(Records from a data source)
*****
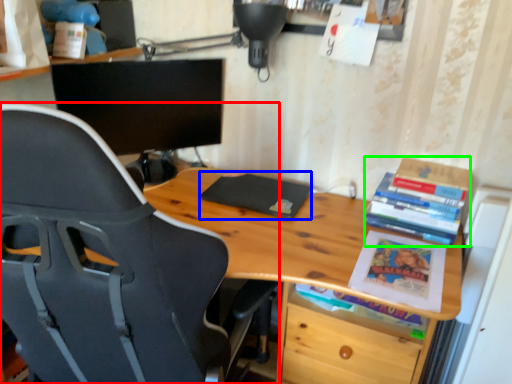
Question: Considering the real-world distances, which object is closest to chair (highlighted by a red box)? paperback book (highlighted by a blue box) or book (highlighted by a green box).

Choices:
 (A) paperback book
 (B) book

Answer: (A)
*****
Locate every line in the rows above that contains the word "paperback" and copy each of those lines.

Question: Considering the real-world distances, which object is closest to chair (highlighted by a red box)? paperback book (highlighted by a blue box) or book (highlighted by a green box).
 (A) paperback book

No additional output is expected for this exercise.